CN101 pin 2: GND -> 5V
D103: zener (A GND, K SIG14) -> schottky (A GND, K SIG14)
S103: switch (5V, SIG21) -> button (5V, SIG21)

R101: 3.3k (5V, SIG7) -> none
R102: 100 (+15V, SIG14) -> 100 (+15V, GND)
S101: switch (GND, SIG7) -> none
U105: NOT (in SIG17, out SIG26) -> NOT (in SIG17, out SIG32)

TASK DESCRIPTION:
Please return every line of the data, unaltered.

REPLY:
CN101 pin 2: GND -> 5V
D103: zener (A GND, K SIG14) -> schottky (A GND, K SIG14)
S103: switch (5V, SIG21) -> button (5V, SIG21)

R101: 3.3k (5V, SIG7) -> none
R102: 100 (+15V, SIG14) -> 100 (+15V, GND)
S101: switch (GND, SIG7) -> none
U105: NOT (in SIG17, out SIG26) -> NOT (in SIG17, out SIG32)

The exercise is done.